## Exercise aim
Your reply should reproduce the data below without a single alteration, apart from dropping the images.

## Data under study
*** Begin section ***
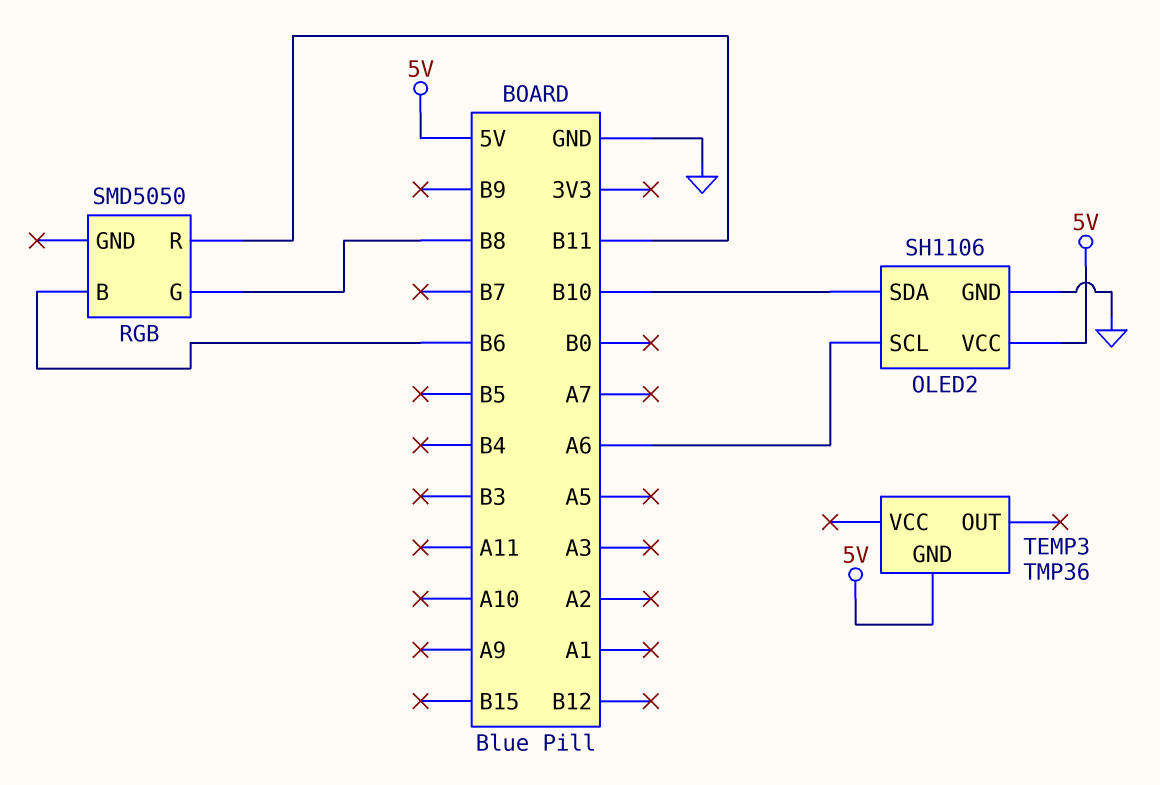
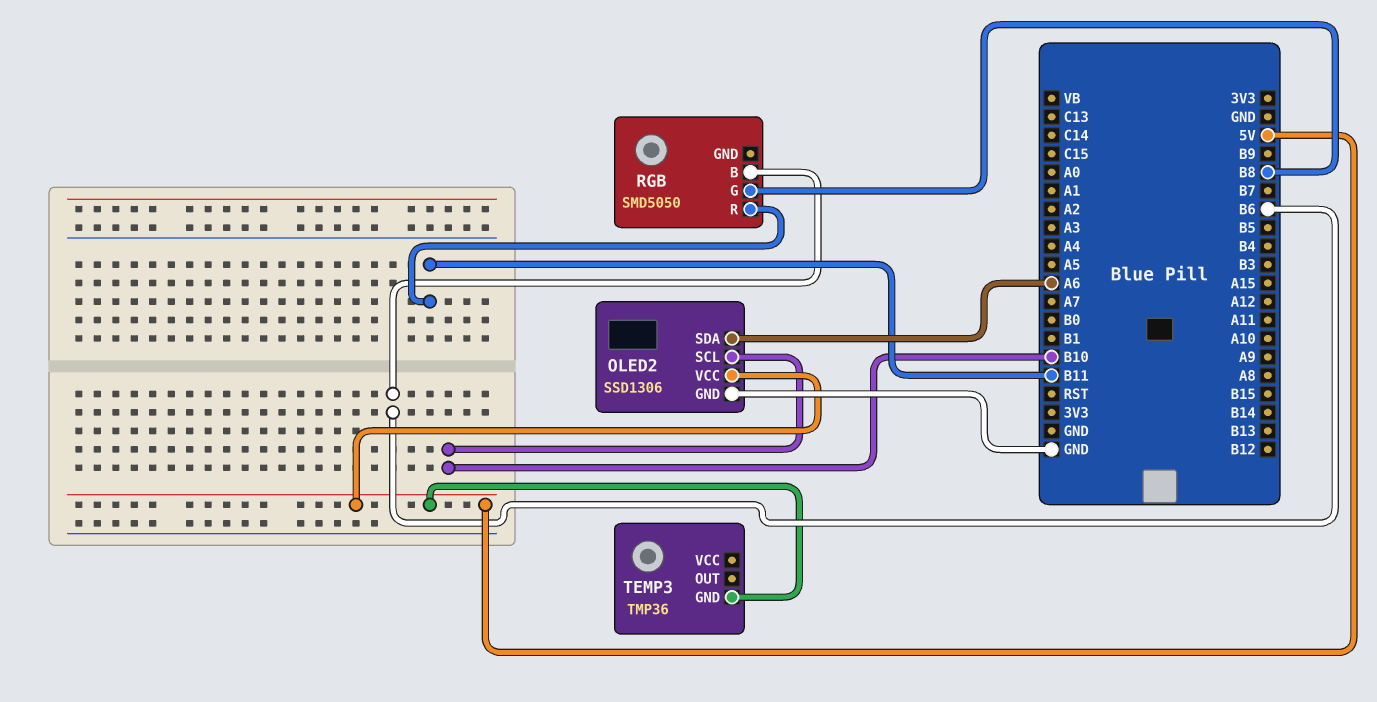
OLED2: SH1106 -> SSD1306
OLED2 pin SCL: A6 -> B10
OLED2 pin SDA: B10 -> A6

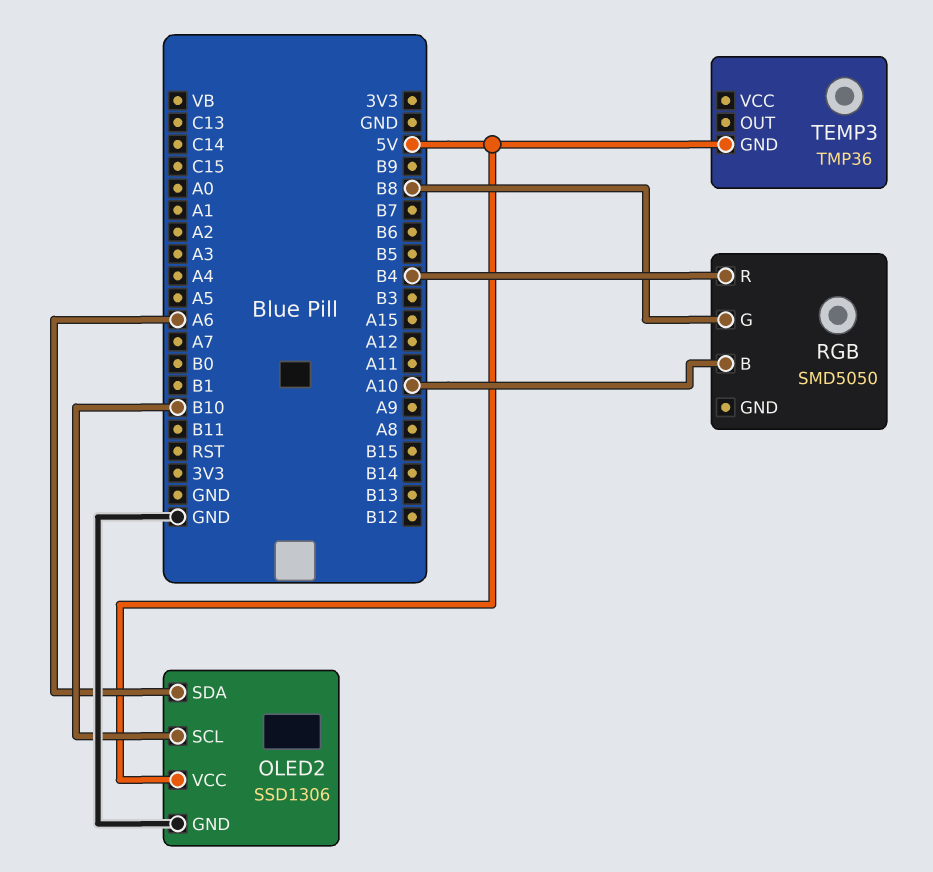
RGB pin B: B6 -> A10
RGB pin R: B11 -> B4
*** End section ***
## Response area
OLED2: SH1106 -> SSD1306
OLED2 pin SCL: A6 -> B10
OLED2 pin SDA: B10 -> A6

RGB pin B: B6 -> A10
RGB pin R: B11 -> B4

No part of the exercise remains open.